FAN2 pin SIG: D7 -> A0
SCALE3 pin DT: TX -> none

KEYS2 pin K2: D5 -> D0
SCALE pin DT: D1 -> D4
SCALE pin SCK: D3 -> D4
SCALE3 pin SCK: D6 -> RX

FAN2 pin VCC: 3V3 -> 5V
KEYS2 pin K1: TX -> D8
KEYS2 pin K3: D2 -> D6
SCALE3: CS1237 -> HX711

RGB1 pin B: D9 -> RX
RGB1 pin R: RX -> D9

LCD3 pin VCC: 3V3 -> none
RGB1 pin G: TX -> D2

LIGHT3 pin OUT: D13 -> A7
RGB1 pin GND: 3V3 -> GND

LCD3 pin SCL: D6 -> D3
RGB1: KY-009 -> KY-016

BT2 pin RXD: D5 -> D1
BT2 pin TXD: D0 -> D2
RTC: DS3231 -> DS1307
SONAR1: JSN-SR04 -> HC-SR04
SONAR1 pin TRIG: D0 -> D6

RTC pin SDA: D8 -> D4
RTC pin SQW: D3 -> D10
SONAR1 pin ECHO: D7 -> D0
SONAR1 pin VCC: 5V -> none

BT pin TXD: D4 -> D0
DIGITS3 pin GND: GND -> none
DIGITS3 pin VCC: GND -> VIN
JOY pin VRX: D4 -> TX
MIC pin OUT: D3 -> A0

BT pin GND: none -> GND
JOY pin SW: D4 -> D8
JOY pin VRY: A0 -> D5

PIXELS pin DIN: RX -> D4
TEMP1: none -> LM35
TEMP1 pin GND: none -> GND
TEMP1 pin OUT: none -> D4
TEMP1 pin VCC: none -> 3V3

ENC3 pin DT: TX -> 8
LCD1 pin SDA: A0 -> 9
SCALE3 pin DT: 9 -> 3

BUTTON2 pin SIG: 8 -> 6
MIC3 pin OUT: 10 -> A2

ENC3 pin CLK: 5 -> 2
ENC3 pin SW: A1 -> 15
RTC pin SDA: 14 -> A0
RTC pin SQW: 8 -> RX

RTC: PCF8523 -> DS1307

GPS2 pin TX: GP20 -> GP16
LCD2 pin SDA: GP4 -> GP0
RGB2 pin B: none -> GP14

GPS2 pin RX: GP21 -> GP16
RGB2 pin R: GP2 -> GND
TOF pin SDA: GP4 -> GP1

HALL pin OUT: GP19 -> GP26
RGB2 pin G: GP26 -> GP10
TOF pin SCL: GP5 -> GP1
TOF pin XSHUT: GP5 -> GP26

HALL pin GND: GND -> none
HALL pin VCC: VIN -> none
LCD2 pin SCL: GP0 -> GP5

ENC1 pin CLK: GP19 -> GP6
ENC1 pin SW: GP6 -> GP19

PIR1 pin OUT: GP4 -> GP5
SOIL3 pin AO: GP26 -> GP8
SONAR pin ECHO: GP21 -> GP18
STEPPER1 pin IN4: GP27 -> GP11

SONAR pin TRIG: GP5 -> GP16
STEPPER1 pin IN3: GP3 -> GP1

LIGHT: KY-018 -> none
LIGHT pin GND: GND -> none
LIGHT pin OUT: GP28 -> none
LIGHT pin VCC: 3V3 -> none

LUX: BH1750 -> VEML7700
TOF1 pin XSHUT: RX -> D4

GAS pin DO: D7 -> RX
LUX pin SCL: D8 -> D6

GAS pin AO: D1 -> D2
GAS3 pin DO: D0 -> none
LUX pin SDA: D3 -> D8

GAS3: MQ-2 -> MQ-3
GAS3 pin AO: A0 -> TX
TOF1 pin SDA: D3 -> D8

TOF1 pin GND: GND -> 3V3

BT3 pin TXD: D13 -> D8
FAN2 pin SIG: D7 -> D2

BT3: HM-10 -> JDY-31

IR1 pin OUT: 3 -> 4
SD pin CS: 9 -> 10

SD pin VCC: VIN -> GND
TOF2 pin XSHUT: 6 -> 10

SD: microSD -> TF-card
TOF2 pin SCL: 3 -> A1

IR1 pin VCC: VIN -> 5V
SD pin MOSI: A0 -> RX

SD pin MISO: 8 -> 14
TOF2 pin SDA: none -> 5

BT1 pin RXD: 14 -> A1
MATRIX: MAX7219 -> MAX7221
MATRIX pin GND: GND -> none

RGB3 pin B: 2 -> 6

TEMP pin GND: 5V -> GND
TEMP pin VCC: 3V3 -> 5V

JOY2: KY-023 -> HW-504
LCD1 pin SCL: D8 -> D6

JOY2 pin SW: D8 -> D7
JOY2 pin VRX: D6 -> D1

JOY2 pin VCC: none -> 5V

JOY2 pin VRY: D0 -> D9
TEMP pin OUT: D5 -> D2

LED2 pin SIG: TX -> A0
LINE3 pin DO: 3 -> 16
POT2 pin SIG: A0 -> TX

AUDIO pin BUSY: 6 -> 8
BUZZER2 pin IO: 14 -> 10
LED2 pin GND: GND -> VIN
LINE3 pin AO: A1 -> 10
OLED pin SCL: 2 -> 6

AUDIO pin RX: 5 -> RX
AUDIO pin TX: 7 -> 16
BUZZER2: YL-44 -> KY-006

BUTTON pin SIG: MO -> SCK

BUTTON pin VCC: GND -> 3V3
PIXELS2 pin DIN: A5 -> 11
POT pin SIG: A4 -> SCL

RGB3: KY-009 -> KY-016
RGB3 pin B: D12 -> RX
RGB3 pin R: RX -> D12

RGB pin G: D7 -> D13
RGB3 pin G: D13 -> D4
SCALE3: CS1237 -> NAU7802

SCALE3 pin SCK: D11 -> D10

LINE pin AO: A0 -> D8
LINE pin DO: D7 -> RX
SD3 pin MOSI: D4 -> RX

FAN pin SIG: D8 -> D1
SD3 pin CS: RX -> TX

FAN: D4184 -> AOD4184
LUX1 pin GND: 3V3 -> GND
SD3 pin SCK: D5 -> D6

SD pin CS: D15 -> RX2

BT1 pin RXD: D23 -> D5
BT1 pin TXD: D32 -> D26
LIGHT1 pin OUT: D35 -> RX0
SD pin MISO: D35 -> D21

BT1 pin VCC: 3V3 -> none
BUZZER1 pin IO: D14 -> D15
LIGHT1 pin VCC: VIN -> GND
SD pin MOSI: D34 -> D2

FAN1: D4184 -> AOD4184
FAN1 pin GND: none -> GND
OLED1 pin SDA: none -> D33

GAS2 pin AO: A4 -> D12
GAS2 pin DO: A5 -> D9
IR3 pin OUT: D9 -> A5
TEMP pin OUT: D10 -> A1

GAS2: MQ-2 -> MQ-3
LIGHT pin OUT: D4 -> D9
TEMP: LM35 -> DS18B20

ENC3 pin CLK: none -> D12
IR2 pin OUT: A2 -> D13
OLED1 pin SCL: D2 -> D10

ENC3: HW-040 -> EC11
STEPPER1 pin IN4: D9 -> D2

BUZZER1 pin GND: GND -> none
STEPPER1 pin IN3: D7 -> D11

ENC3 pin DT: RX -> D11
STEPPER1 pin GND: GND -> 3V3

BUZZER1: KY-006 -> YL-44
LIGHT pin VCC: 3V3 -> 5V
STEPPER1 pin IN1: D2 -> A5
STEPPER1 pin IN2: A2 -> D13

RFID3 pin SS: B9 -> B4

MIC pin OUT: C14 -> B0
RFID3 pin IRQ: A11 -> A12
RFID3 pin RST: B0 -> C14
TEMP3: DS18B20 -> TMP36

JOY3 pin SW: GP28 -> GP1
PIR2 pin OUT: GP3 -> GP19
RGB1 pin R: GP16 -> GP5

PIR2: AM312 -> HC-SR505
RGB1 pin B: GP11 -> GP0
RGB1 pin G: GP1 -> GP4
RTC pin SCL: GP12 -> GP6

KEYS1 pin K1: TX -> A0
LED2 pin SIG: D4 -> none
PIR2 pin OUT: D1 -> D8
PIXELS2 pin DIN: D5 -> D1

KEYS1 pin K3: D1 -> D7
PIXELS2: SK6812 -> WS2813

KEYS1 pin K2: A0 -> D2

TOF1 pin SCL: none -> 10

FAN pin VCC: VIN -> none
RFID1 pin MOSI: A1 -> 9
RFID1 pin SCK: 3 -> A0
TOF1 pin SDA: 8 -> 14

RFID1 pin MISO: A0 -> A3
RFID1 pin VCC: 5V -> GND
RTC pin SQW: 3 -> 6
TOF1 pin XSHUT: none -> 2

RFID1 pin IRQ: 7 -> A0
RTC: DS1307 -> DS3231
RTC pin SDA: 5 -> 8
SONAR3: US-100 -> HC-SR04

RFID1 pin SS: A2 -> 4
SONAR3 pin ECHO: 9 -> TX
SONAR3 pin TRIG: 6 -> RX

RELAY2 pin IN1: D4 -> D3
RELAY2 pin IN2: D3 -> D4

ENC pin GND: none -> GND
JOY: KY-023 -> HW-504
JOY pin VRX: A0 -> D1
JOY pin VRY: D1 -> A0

_____

- [WHAT THE TASK REQUIRES]:
Using the listing above, return word for word each line from the one that has "GPS2 pin RX: GP21 -> GP16" through the one that has "TOF2 pin SCL: 3 -> A1", and no line outside that range.

- [YOUR RESPONSE]:
GPS2 pin RX: GP21 -> GP16
RGB2 pin R: GP2 -> GND
TOF pin SDA: GP4 -> GP1

HALL pin OUT: GP19 -> GP26
RGB2 pin G: GP26 -> GP10
TOF pin SCL: GP5 -> GP1
TOF pin XSHUT: GP5 -> GP26

HALL pin GND: GND -> none
HALL pin VCC: VIN -> none
LCD2 pin SCL: GP0 -> GP5

ENC1 pin CLK: GP19 -> GP6
ENC1 pin SW: GP6 -> GP19

PIR1 pin OUT: GP4 -> GP5
SOIL3 pin AO: GP26 -> GP8
SONAR pin ECHO: GP21 -> GP18
STEPPER1 pin IN4: GP27 -> GP11

SONAR pin TRIG: GP5 -> GP16
STEPPER1 pin IN3: GP3 -> GP1

LIGHT: KY-018 -> none
LIGHT pin GND: GND -> none
LIGHT pin OUT: GP28 -> none
LIGHT pin VCC: 3V3 -> none

LUX: BH1750 -> VEML7700
TOF1 pin XSHUT: RX -> D4

GAS pin DO: D7 -> RX
LUX pin SCL: D8 -> D6

GAS pin AO: D1 -> D2
GAS3 pin DO: D0 -> none
LUX pin SDA: D3 -> D8

GAS3: MQ-2 -> MQ-3
GAS3 pin AO: A0 -> TX
TOF1 pin SDA: D3 -> D8

TOF1 pin GND: GND -> 3V3

BT3 pin TXD: D13 -> D8
FAN2 pin SIG: D7 -> D2

BT3: HM-10 -> JDY-31

IR1 pin OUT: 3 -> 4
SD pin CS: 9 -> 10

SD pin VCC: VIN -> GND
TOF2 pin XSHUT: 6 -> 10

SD: microSD -> TF-card
TOF2 pin SCL: 3 -> A1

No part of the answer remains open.